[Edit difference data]
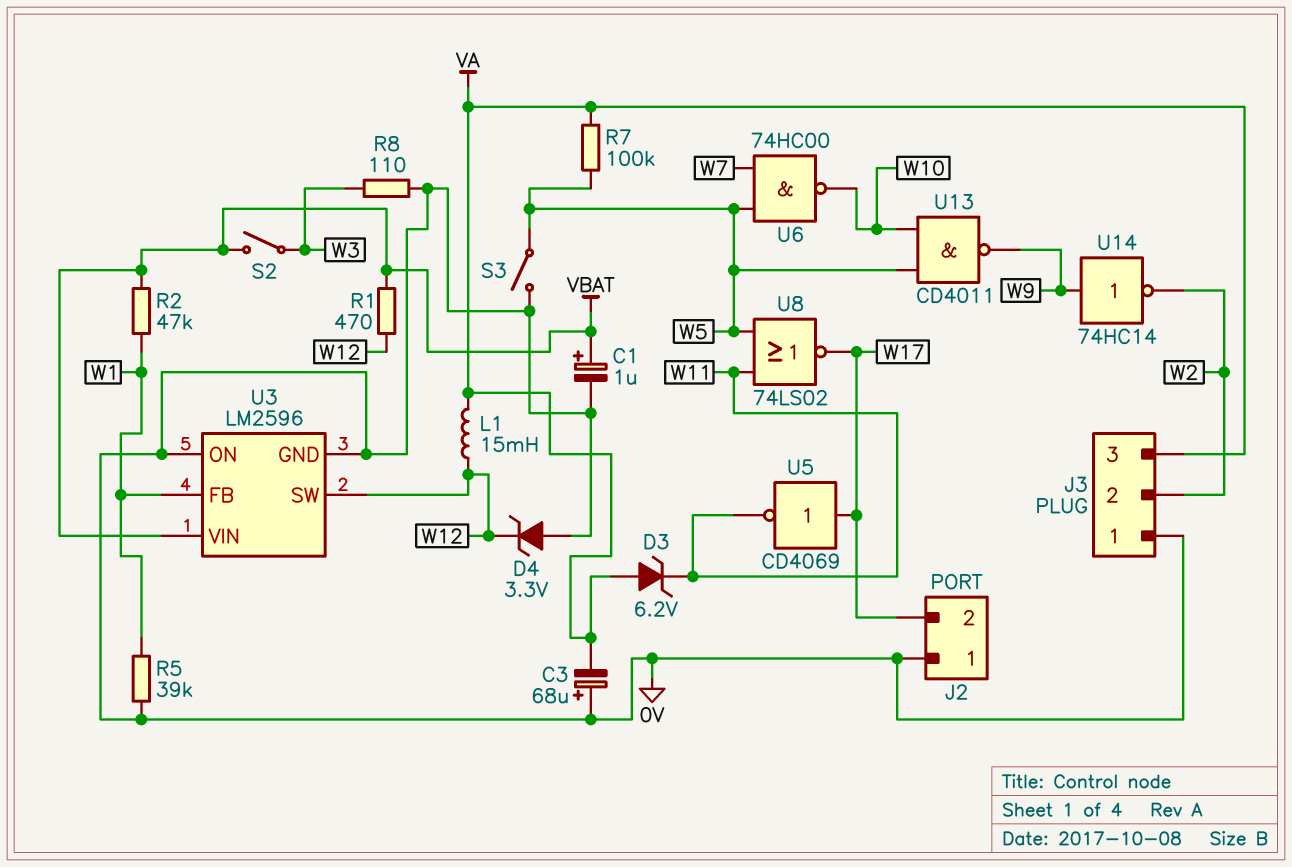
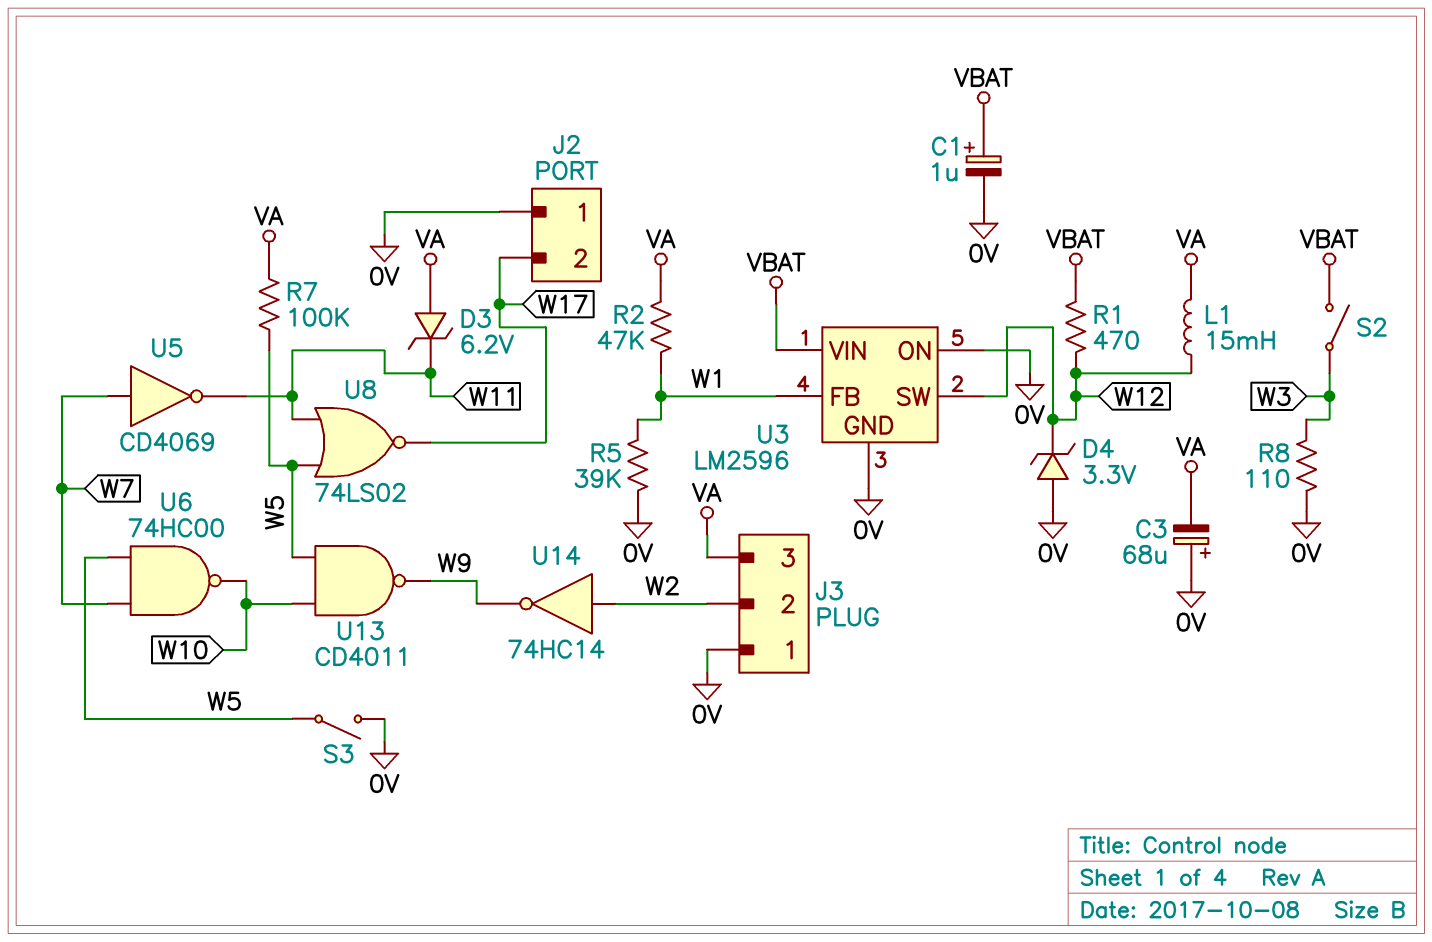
R2: 47k (VBAT, W1) -> 47k (VA, W1)
U5: NOT CD4069 (in W17, out W11) -> NOT CD4069 (in W7, out W11)
U14: NOT 74HC14 (in W9, out W2) -> NOT 74HC14 (in W2, out W9)

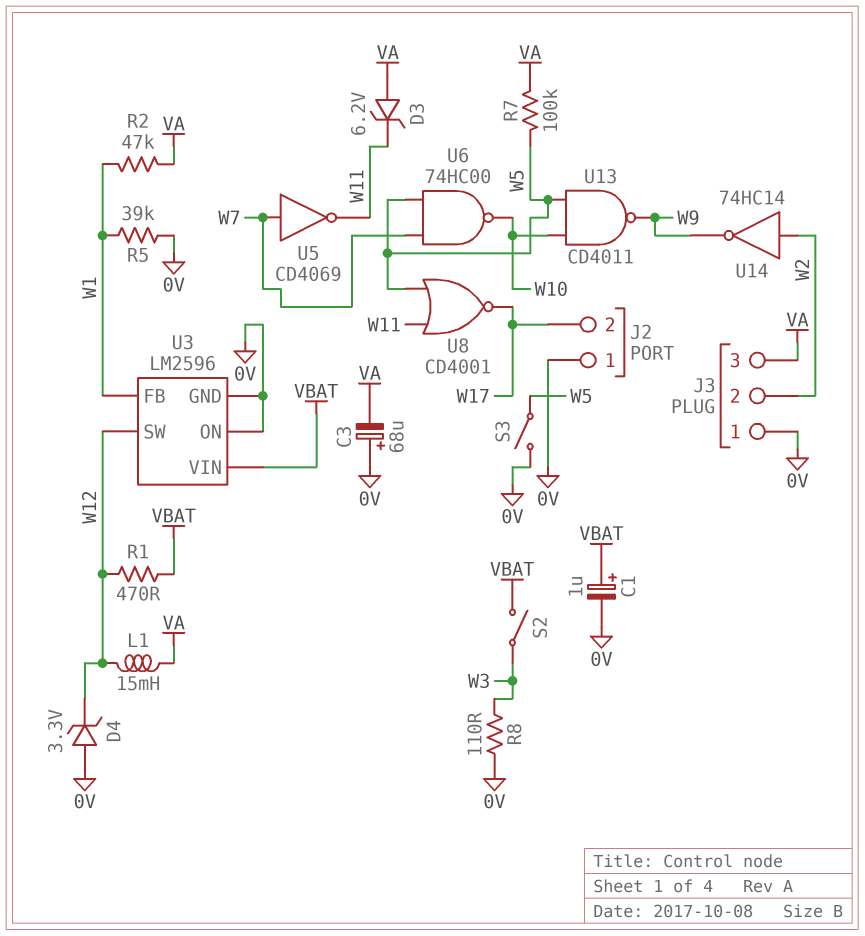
U8: NOR 74LS02 (in W5, in W11, out W17) -> NOR CD4001 (in W5, in W11, out W17)

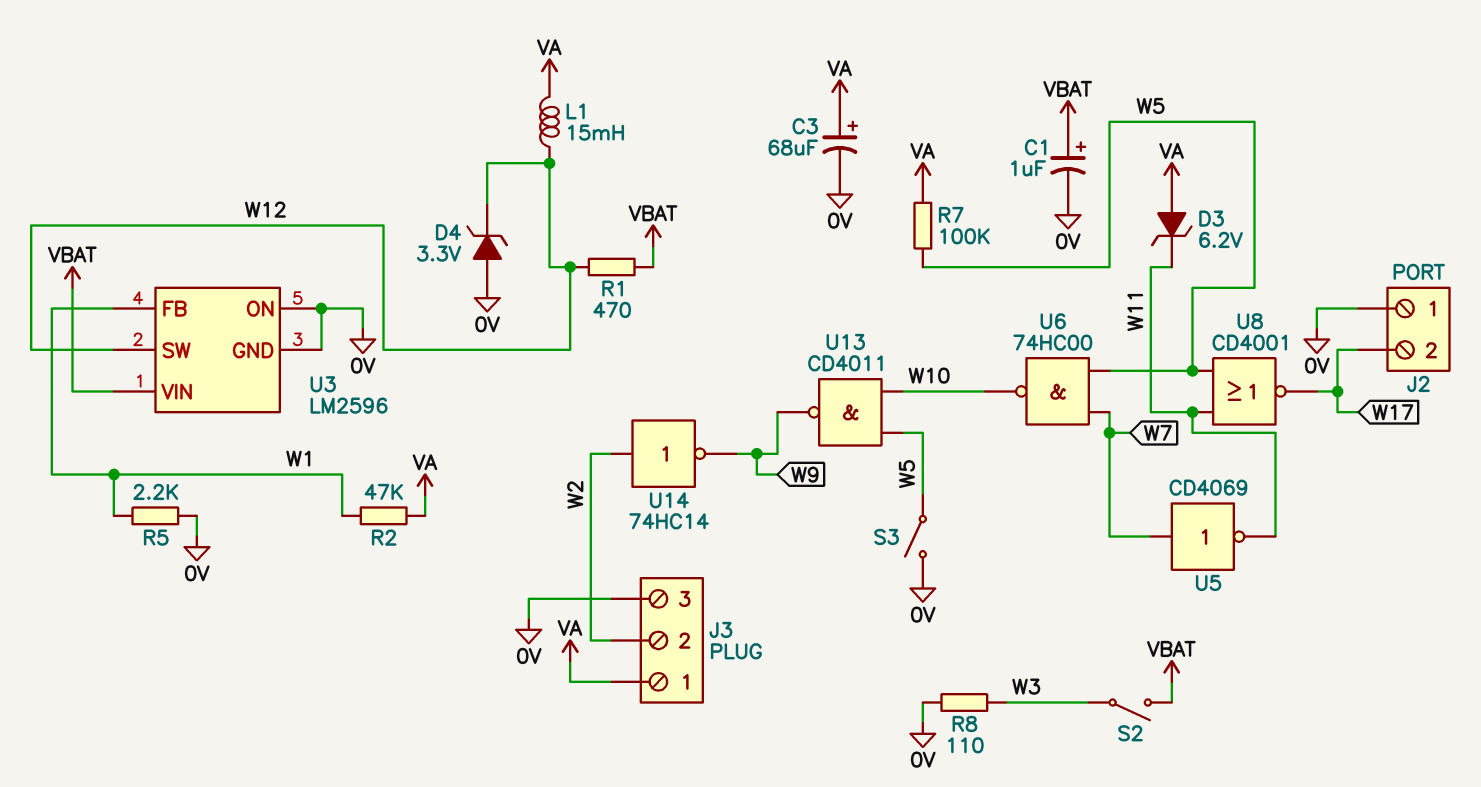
C3: 68uF (plus 0V, minus VA) -> 68uF (plus VA, minus 0V)
J3 pin 1: 0V -> VA
J3 pin 3: VA -> 0V
R5: 39k (0V, W1) -> 2.2k (0V, W1)

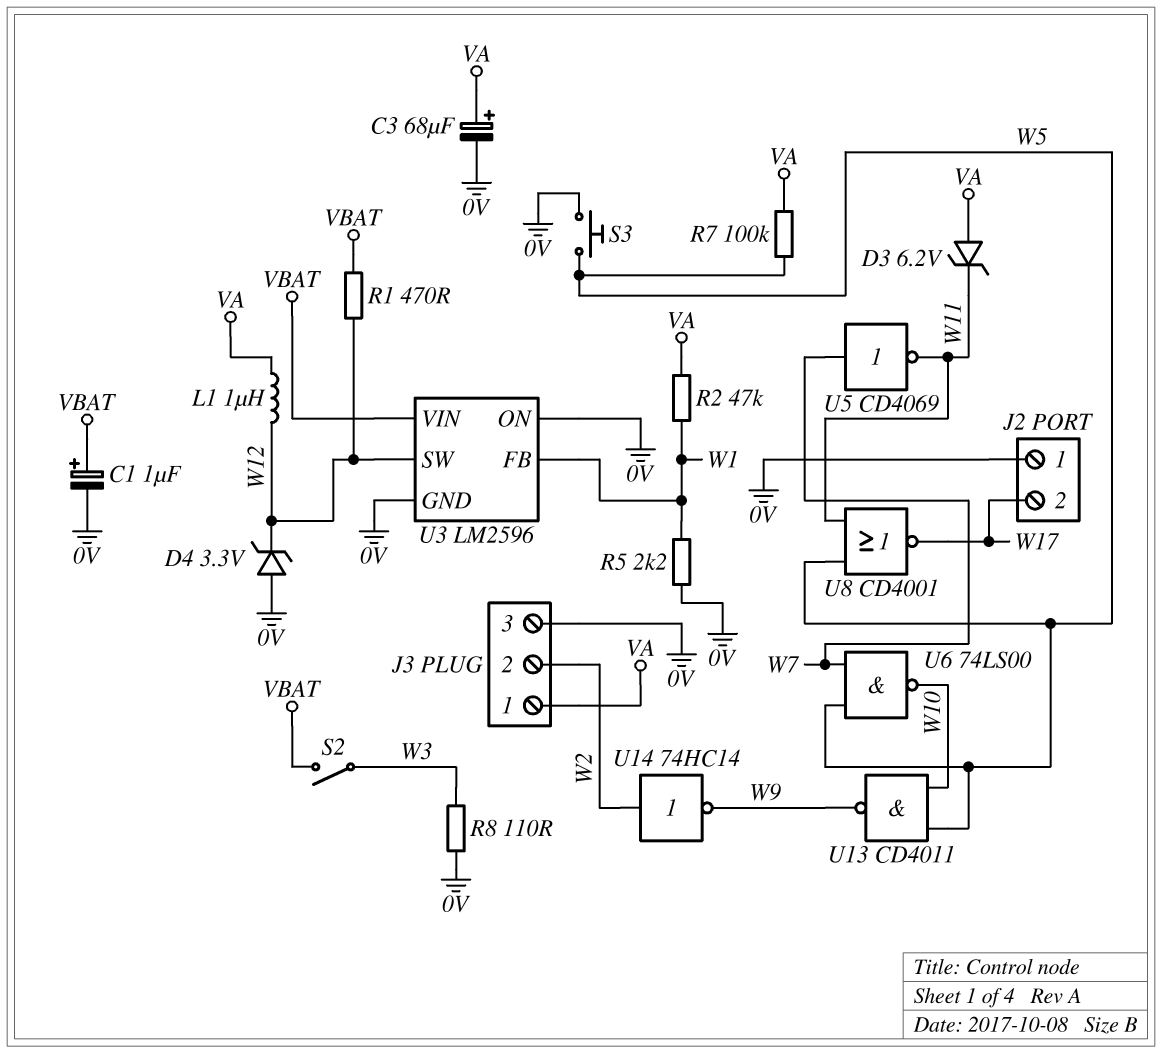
L1: 15mH (VA, W12) -> 1uH (VA, W12)
S3: switch (0V, W5) -> button (0V, W5)
U6: NAND 74HC00 (in W5, in W7, out W10) -> NAND 74LS00 (in W5, in W7, out W10)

- _PROBLEM TO WORK ON_: If an entry holds a picture, leave the picture out and repeat the rest exactly.

- _EXERCISE OUTPUT_:
R2: 47k (VBAT, W1) -> 47k (VA, W1)
U5: NOT CD4069 (in W17, out W11) -> NOT CD4069 (in W7, out W11)
U14: NOT 74HC14 (in W9, out W2) -> NOT 74HC14 (in W2, out W9)

U8: NOR 74LS02 (in W5, in W11, out W17) -> NOR CD4001 (in W5, in W11, out W17)

C3: 68uF (plus 0V, minus VA) -> 68uF (plus VA, minus 0V)
J3 pin 1: 0V -> VA
J3 pin 3: VA -> 0V
R5: 39k (0V, W1) -> 2.2k (0V, W1)

L1: 15mH (VA, W12) -> 1uH (VA, W12)
S3: switch (0V, W5) -> button (0V, W5)
U6: NAND 74HC00 (in W5, in W7, out W10) -> NAND 74LS00 (in W5, in W7, out W10)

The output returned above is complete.